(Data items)
--- START ---
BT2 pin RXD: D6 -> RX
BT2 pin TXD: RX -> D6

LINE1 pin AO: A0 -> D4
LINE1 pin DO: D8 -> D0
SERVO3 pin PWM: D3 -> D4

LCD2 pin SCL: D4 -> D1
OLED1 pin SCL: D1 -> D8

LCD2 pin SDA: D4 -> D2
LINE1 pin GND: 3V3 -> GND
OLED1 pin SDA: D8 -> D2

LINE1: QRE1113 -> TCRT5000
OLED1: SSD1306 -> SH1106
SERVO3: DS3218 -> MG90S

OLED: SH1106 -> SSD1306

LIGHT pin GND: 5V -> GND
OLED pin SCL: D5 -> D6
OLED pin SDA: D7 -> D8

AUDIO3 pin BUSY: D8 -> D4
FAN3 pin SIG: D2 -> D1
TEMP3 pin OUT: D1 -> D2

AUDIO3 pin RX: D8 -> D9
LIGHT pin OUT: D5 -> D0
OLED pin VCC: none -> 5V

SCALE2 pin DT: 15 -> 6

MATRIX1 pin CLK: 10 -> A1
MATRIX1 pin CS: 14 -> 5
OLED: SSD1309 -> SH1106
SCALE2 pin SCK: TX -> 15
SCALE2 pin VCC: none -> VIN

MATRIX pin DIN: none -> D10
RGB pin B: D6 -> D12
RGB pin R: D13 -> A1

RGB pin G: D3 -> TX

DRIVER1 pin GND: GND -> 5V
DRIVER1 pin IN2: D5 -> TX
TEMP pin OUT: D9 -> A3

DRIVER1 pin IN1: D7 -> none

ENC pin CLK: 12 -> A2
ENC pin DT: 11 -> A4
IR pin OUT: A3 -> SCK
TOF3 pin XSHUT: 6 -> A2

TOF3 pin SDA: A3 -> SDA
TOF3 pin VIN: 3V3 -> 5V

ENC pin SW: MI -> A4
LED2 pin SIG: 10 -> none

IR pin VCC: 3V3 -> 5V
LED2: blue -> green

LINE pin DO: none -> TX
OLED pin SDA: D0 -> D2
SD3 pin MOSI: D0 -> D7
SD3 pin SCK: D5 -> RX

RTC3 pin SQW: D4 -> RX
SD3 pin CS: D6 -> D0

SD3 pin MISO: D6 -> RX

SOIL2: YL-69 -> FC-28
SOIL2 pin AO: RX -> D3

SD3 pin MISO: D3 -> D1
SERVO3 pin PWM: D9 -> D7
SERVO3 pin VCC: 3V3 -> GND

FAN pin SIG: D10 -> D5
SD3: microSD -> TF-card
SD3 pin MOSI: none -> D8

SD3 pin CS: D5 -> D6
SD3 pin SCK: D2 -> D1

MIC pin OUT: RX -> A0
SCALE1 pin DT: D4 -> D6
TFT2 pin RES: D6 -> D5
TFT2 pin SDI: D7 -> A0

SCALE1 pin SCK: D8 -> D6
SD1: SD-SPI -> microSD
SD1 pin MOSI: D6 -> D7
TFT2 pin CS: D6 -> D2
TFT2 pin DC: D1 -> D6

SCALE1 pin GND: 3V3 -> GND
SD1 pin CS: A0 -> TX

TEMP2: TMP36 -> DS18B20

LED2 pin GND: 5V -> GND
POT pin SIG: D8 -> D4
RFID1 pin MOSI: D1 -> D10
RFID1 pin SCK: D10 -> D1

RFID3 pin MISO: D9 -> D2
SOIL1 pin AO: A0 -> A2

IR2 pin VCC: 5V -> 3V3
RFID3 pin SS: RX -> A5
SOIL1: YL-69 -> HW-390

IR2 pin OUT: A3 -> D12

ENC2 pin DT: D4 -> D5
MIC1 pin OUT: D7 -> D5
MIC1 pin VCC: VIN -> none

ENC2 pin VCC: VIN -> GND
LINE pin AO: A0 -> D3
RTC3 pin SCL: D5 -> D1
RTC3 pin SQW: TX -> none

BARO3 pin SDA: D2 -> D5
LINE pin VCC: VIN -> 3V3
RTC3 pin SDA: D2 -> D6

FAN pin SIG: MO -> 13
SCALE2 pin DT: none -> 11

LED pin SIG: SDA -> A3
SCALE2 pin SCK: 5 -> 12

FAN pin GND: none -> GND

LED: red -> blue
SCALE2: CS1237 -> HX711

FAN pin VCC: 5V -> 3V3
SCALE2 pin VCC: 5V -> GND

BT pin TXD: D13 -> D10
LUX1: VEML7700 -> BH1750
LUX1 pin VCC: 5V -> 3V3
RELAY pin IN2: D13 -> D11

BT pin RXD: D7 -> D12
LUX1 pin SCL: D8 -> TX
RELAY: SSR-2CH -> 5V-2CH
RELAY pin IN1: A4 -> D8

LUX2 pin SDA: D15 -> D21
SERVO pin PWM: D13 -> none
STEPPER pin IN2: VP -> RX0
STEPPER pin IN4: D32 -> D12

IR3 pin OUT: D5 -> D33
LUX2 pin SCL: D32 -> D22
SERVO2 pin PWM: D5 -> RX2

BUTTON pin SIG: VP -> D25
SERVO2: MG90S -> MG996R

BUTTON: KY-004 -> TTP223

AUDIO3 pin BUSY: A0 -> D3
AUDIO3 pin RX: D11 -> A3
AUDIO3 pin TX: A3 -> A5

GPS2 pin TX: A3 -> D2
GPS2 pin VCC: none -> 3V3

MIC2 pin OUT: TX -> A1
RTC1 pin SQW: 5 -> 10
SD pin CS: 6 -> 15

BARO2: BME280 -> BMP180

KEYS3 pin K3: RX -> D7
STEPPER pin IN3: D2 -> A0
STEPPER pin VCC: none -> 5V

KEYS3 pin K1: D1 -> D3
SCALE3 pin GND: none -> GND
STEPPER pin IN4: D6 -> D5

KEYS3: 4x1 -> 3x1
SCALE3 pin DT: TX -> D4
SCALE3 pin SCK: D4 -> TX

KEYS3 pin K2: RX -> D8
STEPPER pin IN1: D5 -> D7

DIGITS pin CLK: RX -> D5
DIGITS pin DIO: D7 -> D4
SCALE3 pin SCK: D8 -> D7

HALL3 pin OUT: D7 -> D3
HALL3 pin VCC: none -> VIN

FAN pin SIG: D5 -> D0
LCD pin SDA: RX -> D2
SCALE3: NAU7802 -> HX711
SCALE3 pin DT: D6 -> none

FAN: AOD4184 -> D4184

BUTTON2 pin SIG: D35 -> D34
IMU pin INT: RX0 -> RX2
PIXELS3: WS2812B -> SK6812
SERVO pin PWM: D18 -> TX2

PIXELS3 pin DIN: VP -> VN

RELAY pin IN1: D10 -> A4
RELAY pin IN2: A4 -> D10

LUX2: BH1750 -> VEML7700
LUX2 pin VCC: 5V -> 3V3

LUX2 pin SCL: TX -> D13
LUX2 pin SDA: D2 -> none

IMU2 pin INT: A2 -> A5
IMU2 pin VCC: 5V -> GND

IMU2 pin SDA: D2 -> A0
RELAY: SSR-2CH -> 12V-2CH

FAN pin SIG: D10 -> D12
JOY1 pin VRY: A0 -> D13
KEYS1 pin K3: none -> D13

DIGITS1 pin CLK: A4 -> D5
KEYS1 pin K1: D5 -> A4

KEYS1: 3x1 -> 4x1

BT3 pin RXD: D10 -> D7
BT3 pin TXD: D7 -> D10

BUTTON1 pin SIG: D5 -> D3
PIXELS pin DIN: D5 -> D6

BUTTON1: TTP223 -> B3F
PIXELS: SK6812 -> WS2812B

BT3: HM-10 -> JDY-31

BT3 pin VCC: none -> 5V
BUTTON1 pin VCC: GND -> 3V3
--- END ---
▶ **Exercise prompt**:
Take the entries above and return only the lines from the one with "TEMP2: TMP36 -> DS18B20" to the one with "RTC3 pin SQW: TX -> none", both included, unchanged.

▶ **Solved exercise**:
TEMP2: TMP36 -> DS18B20

LED2 pin GND: 5V -> GND
POT pin SIG: D8 -> D4
RFID1 pin MOSI: D1 -> D10
RFID1 pin SCK: D10 -> D1

RFID3 pin MISO: D9 -> D2
SOIL1 pin AO: A0 -> A2

IR2 pin VCC: 5V -> 3V3
RFID3 pin SS: RX -> A5
SOIL1: YL-69 -> HW-390

IR2 pin OUT: A3 -> D12

ENC2 pin DT: D4 -> D5
MIC1 pin OUT: D7 -> D5
MIC1 pin VCC: VIN -> none

ENC2 pin VCC: VIN -> GND
LINE pin AO: A0 -> D3
RTC3 pin SCL: D5 -> D1
RTC3 pin SQW: TX -> none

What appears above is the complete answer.